# PROBLEM DETAILS
Exact copy, pictures excluded: print the lines from the one with "none -> cyan brick D12:D13 level 1" through the final line of the records.

##### EXERCISE DATA #####

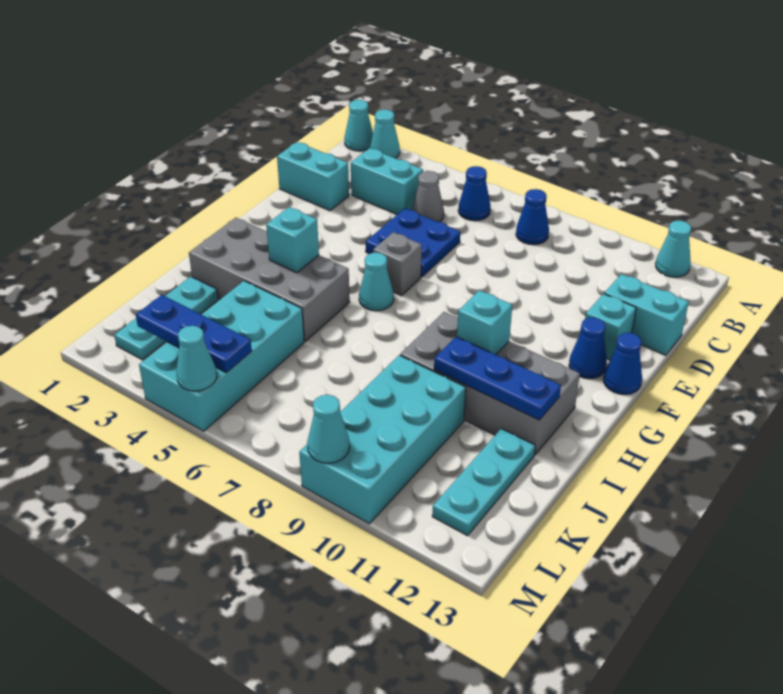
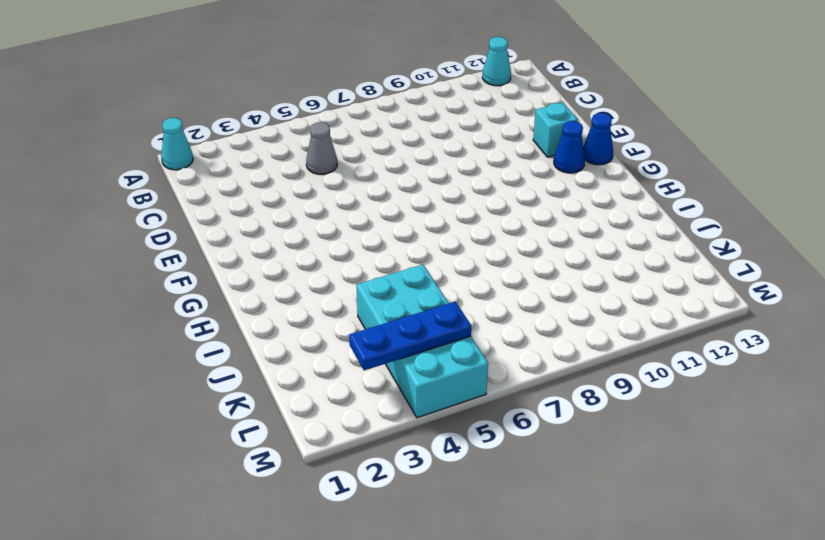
none -> cyan cone A2 level 1
none -> blue cone B6 level 1
none -> blue cone B8 level 1

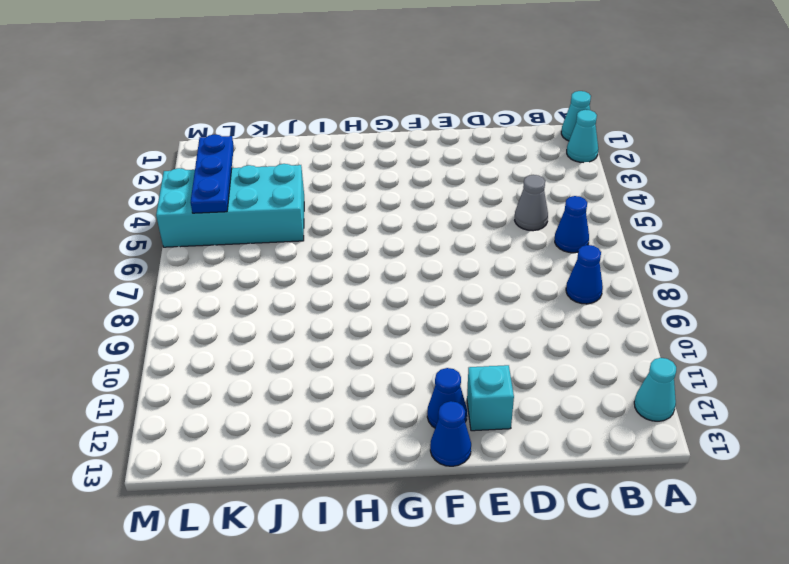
none -> cyan brick C3:C4 level 1
none -> cyan brick D1:D2 level 1
none -> blue plate D5:E6 level 1

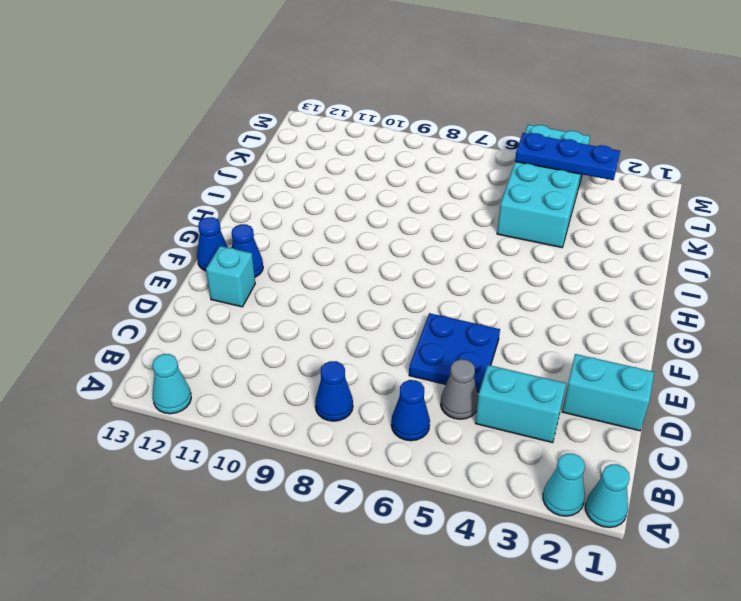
none -> cyan brick D12:D13 level 1
none -> grey brick F6 level 1
none -> cyan cone G6 level 1

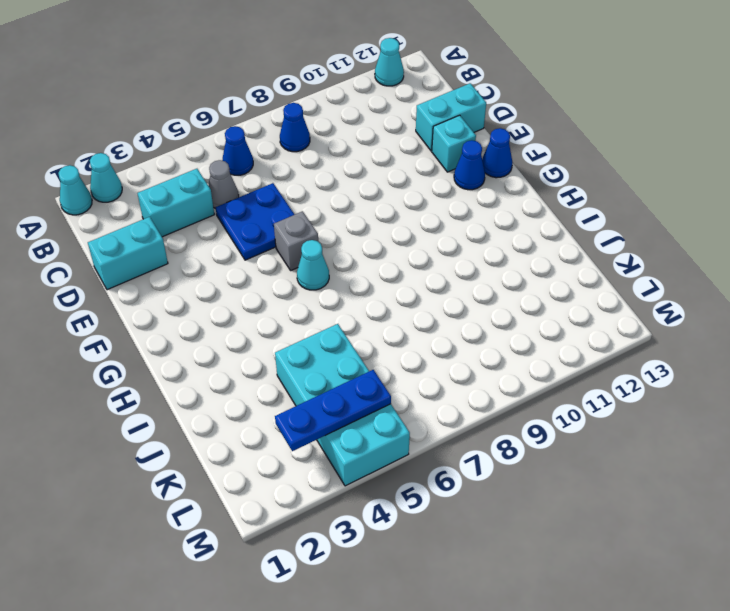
none -> grey brick H2:I5 level 1
none -> grey brick H9:I12 level 1
none -> cyan plate J2:L2 level 1

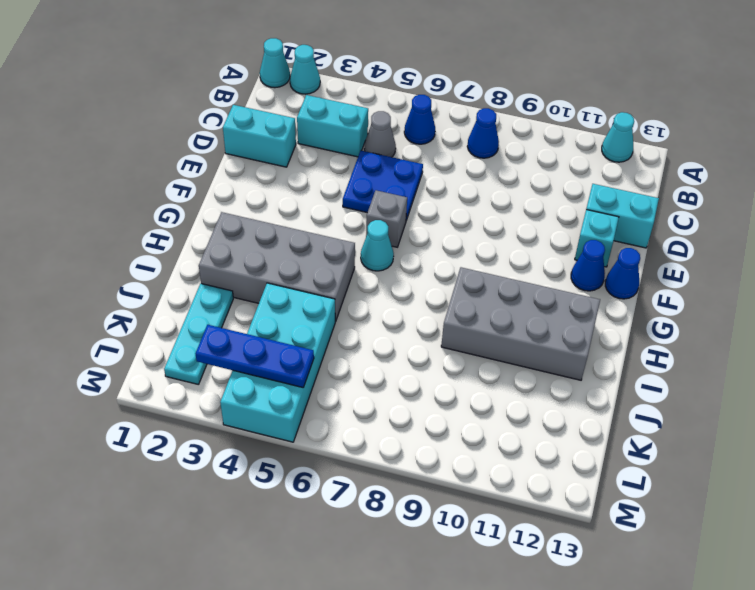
none -> cyan brick J9:M10 level 1
none -> cyan plate J12:L12 level 1
none -> cyan brick H4 level 2

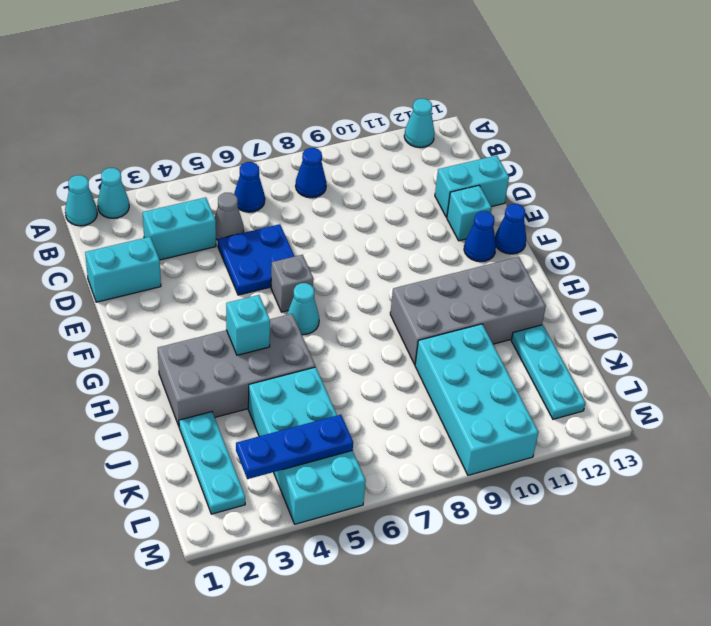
none -> cyan brick H10 level 2
none -> blue plate I10:I12 level 2
none -> cyan cone M5 level 2

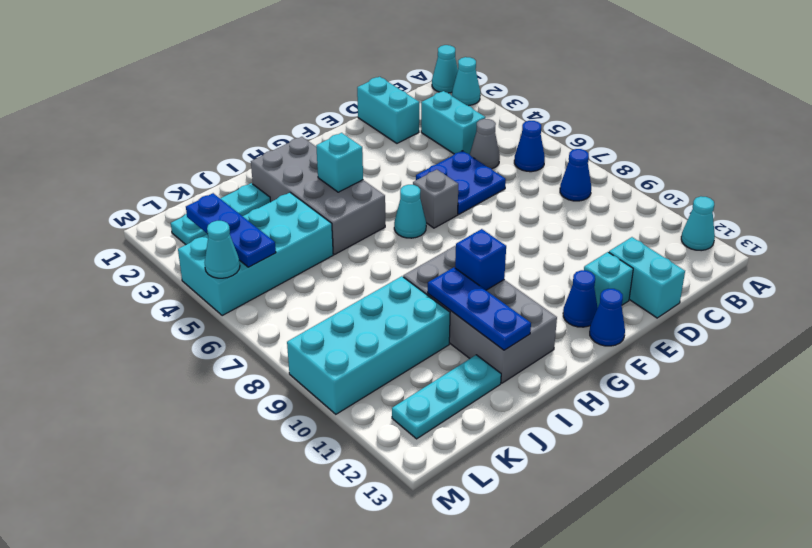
blue brick H10 level 2 -> cyan brick H10 level 2
none -> cyan cone M9 level 2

#####

# PROBLEM SOLUTION
none -> cyan brick D12:D13 level 1
none -> grey brick F6 level 1
none -> cyan cone G6 level 1

none -> grey brick H2:I5 level 1
none -> grey brick H9:I12 level 1
none -> cyan plate J2:L2 level 1

none -> cyan brick J9:M10 level 1
none -> cyan plate J12:L12 level 1
none -> cyan brick H4 level 2

none -> cyan brick H10 level 2
none -> blue plate I10:I12 level 2
none -> cyan cone M5 level 2

blue brick H10 level 2 -> cyan brick H10 level 2
none -> cyan cone M9 level 2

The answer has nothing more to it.